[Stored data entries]
═══

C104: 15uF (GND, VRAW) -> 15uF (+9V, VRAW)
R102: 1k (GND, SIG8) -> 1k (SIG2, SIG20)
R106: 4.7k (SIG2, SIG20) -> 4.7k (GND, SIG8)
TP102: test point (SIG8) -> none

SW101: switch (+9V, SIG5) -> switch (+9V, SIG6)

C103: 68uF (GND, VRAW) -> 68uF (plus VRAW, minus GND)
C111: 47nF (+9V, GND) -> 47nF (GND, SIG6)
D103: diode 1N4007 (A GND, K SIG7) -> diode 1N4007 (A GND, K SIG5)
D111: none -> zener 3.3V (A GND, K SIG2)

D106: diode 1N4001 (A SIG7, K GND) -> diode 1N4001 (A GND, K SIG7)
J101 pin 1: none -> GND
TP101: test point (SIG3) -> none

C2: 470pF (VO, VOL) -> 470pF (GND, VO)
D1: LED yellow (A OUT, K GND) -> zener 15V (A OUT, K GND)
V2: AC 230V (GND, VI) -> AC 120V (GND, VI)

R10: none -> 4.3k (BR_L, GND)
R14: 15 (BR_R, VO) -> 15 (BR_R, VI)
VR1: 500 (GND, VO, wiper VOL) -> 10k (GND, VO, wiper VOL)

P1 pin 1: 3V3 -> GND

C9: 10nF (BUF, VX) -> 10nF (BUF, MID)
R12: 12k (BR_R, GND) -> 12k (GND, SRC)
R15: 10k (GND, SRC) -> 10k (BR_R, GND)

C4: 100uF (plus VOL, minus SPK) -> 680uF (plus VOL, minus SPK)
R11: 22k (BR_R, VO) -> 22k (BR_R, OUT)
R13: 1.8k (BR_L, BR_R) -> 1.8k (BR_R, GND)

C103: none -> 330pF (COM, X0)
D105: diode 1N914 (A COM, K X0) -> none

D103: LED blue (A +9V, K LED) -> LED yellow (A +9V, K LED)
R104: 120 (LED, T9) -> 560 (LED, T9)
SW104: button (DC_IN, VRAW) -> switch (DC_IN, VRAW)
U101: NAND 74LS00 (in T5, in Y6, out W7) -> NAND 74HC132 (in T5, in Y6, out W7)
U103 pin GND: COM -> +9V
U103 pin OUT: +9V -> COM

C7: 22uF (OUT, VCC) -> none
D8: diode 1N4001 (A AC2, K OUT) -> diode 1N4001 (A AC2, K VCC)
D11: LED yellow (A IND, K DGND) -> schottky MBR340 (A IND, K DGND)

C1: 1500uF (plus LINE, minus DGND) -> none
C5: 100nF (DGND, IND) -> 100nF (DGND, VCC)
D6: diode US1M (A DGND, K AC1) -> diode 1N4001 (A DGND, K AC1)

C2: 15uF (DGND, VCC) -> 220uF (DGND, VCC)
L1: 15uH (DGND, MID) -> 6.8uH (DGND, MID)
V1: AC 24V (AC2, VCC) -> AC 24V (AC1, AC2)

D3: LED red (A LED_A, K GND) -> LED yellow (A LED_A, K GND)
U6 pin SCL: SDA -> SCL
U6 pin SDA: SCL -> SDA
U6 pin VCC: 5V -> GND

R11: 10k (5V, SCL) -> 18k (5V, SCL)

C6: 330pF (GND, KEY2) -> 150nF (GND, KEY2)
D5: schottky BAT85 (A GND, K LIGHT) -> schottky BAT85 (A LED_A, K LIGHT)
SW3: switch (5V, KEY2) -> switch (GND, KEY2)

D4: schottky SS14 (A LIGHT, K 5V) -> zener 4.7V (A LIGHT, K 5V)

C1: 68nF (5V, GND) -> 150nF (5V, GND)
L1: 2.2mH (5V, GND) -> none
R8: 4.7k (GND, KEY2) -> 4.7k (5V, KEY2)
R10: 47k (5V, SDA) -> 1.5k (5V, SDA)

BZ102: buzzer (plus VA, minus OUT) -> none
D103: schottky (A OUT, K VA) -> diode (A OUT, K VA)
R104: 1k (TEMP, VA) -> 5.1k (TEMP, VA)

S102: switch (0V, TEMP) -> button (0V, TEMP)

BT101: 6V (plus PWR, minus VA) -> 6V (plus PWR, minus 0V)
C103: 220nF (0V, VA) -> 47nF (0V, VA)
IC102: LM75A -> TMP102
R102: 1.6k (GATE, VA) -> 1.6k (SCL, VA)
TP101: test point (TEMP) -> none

═══

Retype each line above, keeping every character.

C104: 15uF (GND, VRAW) -> 15uF (+9V, VRAW)
R102: 1k (GND, SIG8) -> 1k (SIG2, SIG20)
R106: 4.7k (SIG2, SIG20) -> 4.7k (GND, SIG8)
TP102: test point (SIG8) -> none

SW101: switch (+9V, SIG5) -> switch (+9V, SIG6)

C103: 68uF (GND, VRAW) -> 68uF (plus VRAW, minus GND)
C111: 47nF (+9V, GND) -> 47nF (GND, SIG6)
D103: diode 1N4007 (A GND, K SIG7) -> diode 1N4007 (A GND, K SIG5)
D111: none -> zener 3.3V (A GND, K SIG2)

D106: diode 1N4001 (A SIG7, K GND) -> diode 1N4001 (A GND, K SIG7)
J101 pin 1: none -> GND
TP101: test point (SIG3) -> none

C2: 470pF (VO, VOL) -> 470pF (GND, VO)
D1: LED yellow (A OUT, K GND) -> zener 15V (A OUT, K GND)
V2: AC 230V (GND, VI) -> AC 120V (GND, VI)

R10: none -> 4.3k (BR_L, GND)
R14: 15 (BR_R, VO) -> 15 (BR_R, VI)
VR1: 500 (GND, VO, wiper VOL) -> 10k (GND, VO, wiper VOL)

P1 pin 1: 3V3 -> GND

C9: 10nF (BUF, VX) -> 10nF (BUF, MID)
R12: 12k (BR_R, GND) -> 12k (GND, SRC)
R15: 10k (GND, SRC) -> 10k (BR_R, GND)

C4: 100uF (plus VOL, minus SPK) -> 680uF (plus VOL, minus SPK)
R11: 22k (BR_R, VO) -> 22k (BR_R, OUT)
R13: 1.8k (BR_L, BR_R) -> 1.8k (BR_R, GND)

C103: none -> 330pF (COM, X0)
D105: diode 1N914 (A COM, K X0) -> none

D103: LED blue (A +9V, K LED) -> LED yellow (A +9V, K LED)
R104: 120 (LED, T9) -> 560 (LED, T9)
SW104: button (DC_IN, VRAW) -> switch (DC_IN, VRAW)
U101: NAND 74LS00 (in T5, in Y6, out W7) -> NAND 74HC132 (in T5, in Y6, out W7)
U103 pin GND: COM -> +9V
U103 pin OUT: +9V -> COM

C7: 22uF (OUT, VCC) -> none
D8: diode 1N4001 (A AC2, K OUT) -> diode 1N4001 (A AC2, K VCC)
D11: LED yellow (A IND, K DGND) -> schottky MBR340 (A IND, K DGND)

C1: 1500uF (plus LINE, minus DGND) -> none
C5: 100nF (DGND, IND) -> 100nF (DGND, VCC)
D6: diode US1M (A DGND, K AC1) -> diode 1N4001 (A DGND, K AC1)

C2: 15uF (DGND, VCC) -> 220uF (DGND, VCC)
L1: 15uH (DGND, MID) -> 6.8uH (DGND, MID)
V1: AC 24V (AC2, VCC) -> AC 24V (AC1, AC2)

D3: LED red (A LED_A, K GND) -> LED yellow (A LED_A, K GND)
U6 pin SCL: SDA -> SCL
U6 pin SDA: SCL -> SDA
U6 pin VCC: 5V -> GND

R11: 10k (5V, SCL) -> 18k (5V, SCL)

C6: 330pF (GND, KEY2) -> 150nF (GND, KEY2)
D5: schottky BAT85 (A GND, K LIGHT) -> schottky BAT85 (A LED_A, K LIGHT)
SW3: switch (5V, KEY2) -> switch (GND, KEY2)

D4: schottky SS14 (A LIGHT, K 5V) -> zener 4.7V (A LIGHT, K 5V)

C1: 68nF (5V, GND) -> 150nF (5V, GND)
L1: 2.2mH (5V, GND) -> none
R8: 4.7k (GND, KEY2) -> 4.7k (5V, KEY2)
R10: 47k (5V, SDA) -> 1.5k (5V, SDA)

BZ102: buzzer (plus VA, minus OUT) -> none
D103: schottky (A OUT, K VA) -> diode (A OUT, K VA)
R104: 1k (TEMP, VA) -> 5.1k (TEMP, VA)

S102: switch (0V, TEMP) -> button (0V, TEMP)

BT101: 6V (plus PWR, minus VA) -> 6V (plus PWR, minus 0V)
C103: 220nF (0V, VA) -> 47nF (0V, VA)
IC102: LM75A -> TMP102
R102: 1.6k (GATE, VA) -> 1.6k (SCL, VA)
TP101: test point (TEMP) -> none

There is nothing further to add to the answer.